Coordinate-based change listings
◆ ◆ ◆ ◆
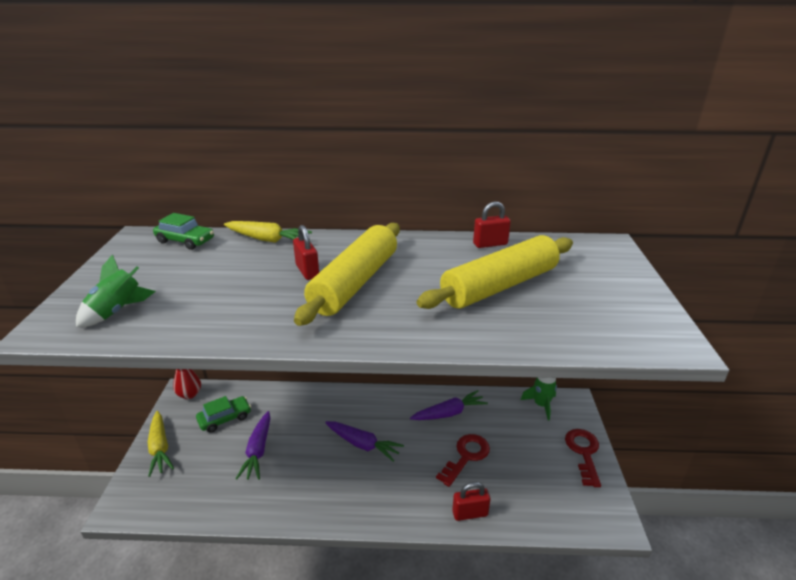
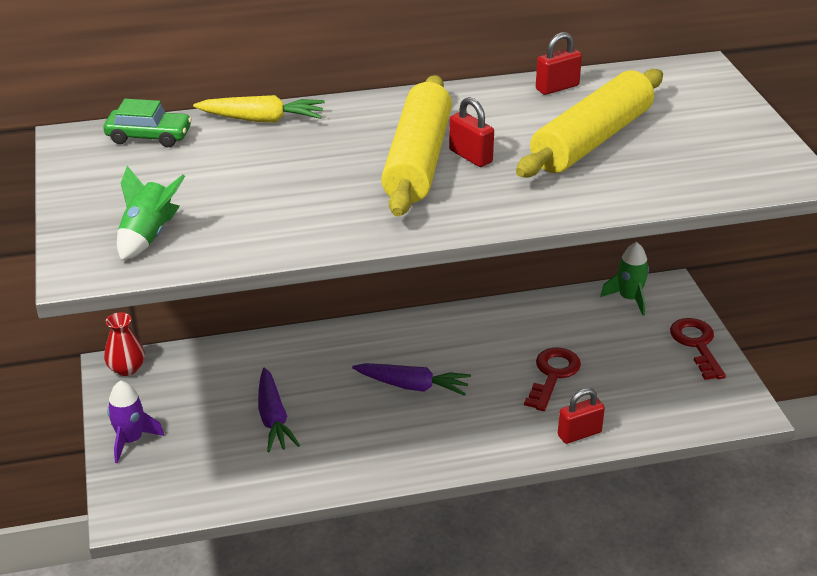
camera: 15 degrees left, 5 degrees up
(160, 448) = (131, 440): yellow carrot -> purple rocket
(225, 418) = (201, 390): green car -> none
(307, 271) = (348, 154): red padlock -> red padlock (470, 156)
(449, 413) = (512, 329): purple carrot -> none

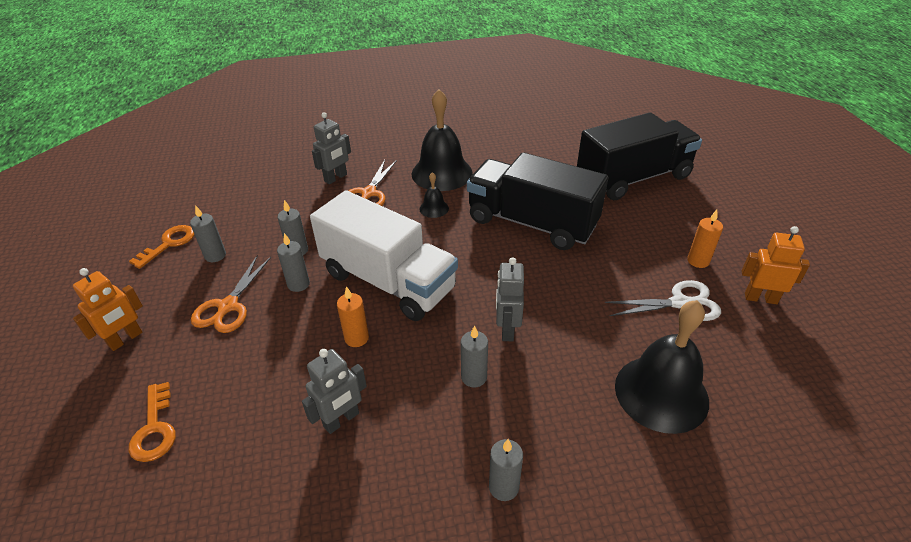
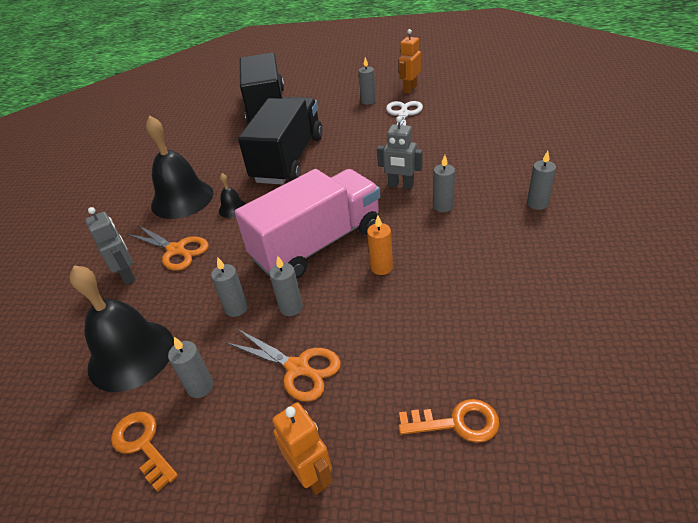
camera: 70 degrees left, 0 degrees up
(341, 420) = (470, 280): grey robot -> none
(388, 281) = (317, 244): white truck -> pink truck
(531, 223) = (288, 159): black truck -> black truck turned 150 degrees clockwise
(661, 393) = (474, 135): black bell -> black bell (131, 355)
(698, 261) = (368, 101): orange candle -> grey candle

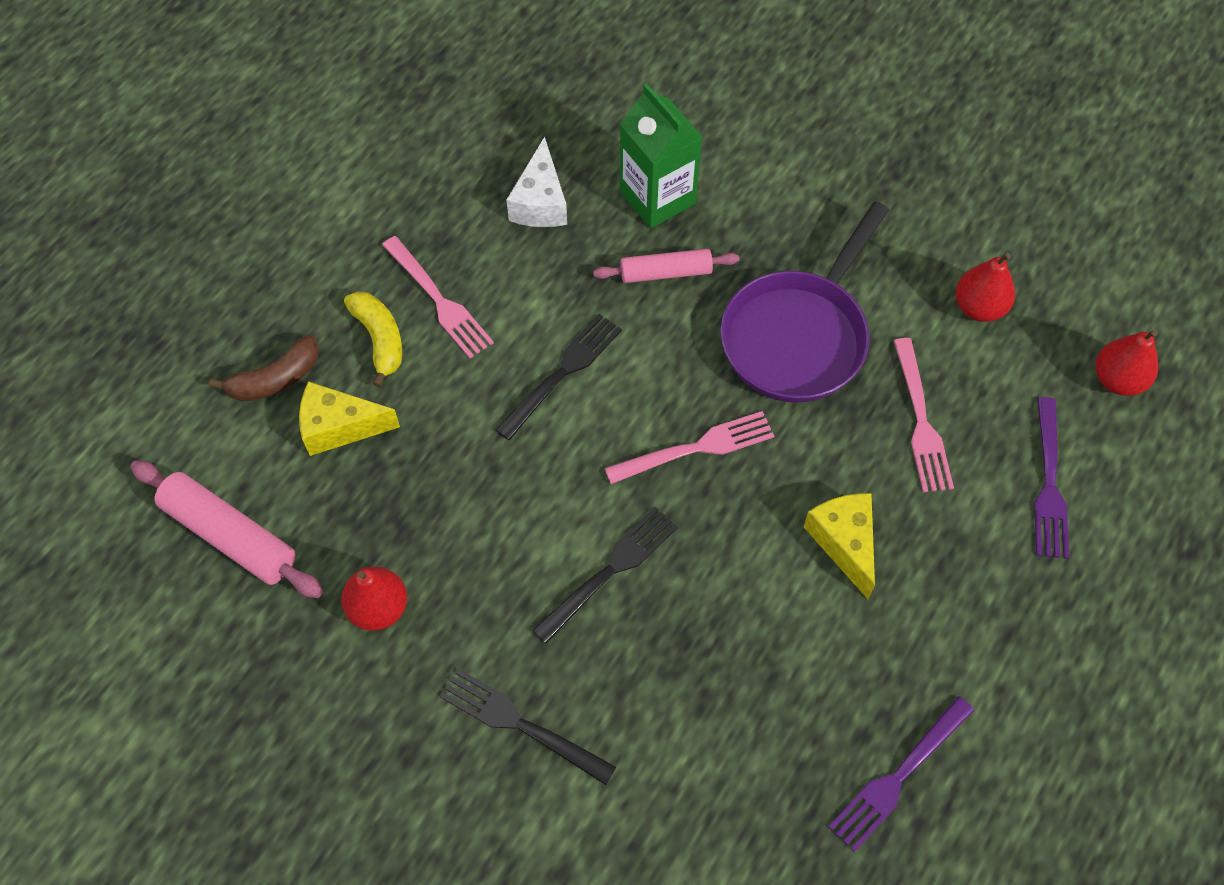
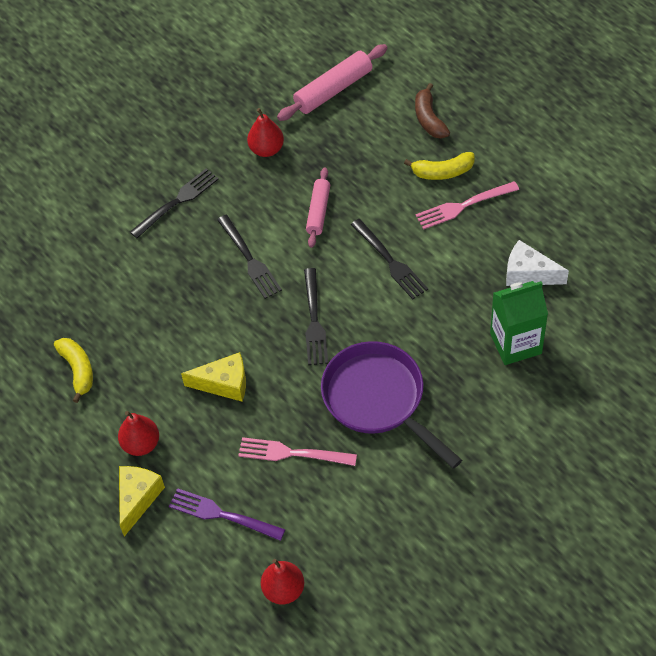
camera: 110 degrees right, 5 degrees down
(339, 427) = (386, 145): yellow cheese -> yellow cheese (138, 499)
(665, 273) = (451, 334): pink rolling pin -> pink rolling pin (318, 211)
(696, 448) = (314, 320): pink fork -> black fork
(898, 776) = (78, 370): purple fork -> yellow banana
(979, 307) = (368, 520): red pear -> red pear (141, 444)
◆ ◆ ◆ ◆
- [Problem to solve]: Copy out exactly, with no pictures, the lines of the data from the first one through the line bearing "(388, 281) = (317, 244): white".

- [Exercise answer]:
camera: 15 degrees left, 5 degrees up
(160, 448) = (131, 440): yellow carrot -> purple rocket
(225, 418) = (201, 390): green car -> none
(307, 271) = (348, 154): red padlock -> red padlock (470, 156)
(449, 413) = (512, 329): purple carrot -> none

camera: 70 degrees left, 0 degrees up
(341, 420) = (470, 280): grey robot -> none
(388, 281) = (317, 244): white truck -> pink truck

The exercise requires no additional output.